GOAL OF THE EXERCISE
Copy, from the material below, each line that contains the word "calculatrice".

THE DATA

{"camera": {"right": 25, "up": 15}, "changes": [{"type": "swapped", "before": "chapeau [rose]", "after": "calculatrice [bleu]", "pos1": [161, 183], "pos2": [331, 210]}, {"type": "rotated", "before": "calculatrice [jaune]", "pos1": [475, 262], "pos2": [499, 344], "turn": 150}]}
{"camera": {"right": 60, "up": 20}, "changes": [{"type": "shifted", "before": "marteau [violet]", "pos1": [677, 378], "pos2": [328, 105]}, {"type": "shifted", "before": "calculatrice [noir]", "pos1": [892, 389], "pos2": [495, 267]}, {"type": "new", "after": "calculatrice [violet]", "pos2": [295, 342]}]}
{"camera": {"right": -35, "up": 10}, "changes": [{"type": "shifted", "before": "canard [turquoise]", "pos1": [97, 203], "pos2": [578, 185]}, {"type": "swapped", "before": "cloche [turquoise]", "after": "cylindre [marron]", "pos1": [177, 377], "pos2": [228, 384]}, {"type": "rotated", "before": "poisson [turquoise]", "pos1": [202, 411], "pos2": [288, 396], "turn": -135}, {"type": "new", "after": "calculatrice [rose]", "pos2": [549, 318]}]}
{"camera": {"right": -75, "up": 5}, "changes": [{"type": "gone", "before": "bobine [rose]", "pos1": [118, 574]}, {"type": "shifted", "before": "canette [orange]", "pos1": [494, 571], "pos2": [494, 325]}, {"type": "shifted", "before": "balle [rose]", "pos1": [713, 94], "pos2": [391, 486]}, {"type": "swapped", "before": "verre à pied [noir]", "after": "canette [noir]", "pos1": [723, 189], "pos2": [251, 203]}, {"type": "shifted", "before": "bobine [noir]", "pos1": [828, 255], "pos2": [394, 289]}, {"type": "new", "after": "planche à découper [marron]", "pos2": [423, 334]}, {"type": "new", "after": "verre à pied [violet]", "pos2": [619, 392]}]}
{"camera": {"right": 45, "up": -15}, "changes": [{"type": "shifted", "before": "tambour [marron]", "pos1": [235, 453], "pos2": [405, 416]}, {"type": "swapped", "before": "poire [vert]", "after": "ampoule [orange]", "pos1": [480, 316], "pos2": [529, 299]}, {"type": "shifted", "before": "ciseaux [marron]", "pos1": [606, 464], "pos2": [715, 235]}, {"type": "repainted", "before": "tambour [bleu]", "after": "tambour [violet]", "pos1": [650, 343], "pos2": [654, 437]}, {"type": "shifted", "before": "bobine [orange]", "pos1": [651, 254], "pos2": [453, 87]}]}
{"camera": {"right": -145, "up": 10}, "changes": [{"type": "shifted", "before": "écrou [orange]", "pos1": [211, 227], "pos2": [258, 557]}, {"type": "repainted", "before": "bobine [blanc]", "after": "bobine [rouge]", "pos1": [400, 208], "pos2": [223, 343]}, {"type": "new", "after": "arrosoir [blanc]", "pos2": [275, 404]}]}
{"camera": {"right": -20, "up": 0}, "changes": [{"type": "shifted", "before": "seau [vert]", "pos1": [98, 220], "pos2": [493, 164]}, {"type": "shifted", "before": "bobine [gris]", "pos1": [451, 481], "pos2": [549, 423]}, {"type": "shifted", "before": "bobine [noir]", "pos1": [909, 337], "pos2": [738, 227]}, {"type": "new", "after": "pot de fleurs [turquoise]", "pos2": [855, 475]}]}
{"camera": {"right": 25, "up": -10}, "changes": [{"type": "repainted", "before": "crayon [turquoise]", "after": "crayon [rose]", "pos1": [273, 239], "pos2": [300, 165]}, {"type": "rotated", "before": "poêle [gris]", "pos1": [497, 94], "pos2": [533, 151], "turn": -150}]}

EXERCISE RESPONSE
{"camera": {"right": 25, "up": 15}, "changes": [{"type": "swapped", "before": "chapeau [rose]", "after": "calculatrice [bleu]", "pos1": [161, 183], "pos2": [331, 210]}, {"type": "rotated", "before": "calculatrice [jaune]", "pos1": [475, 262], "pos2": [499, 344], "turn": 150}]}
{"camera": {"right": 60, "up": 20}, "changes": [{"type": "shifted", "before": "marteau [violet]", "pos1": [677, 378], "pos2": [328, 105]}, {"type": "shifted", "before": "calculatrice [noir]", "pos1": [892, 389], "pos2": [495, 267]}, {"type": "new", "after": "calculatrice [violet]", "pos2": [295, 342]}]}
{"camera": {"right": -35, "up": 10}, "changes": [{"type": "shifted", "before": "canard [turquoise]", "pos1": [97, 203], "pos2": [578, 185]}, {"type": "swapped", "before": "cloche [turquoise]", "after": "cylindre [marron]", "pos1": [177, 377], "pos2": [228, 384]}, {"type": "rotated", "before": "poisson [turquoise]", "pos1": [202, 411], "pos2": [288, 396], "turn": -135}, {"type": "new", "after": "calculatrice [rose]", "pos2": [549, 318]}]}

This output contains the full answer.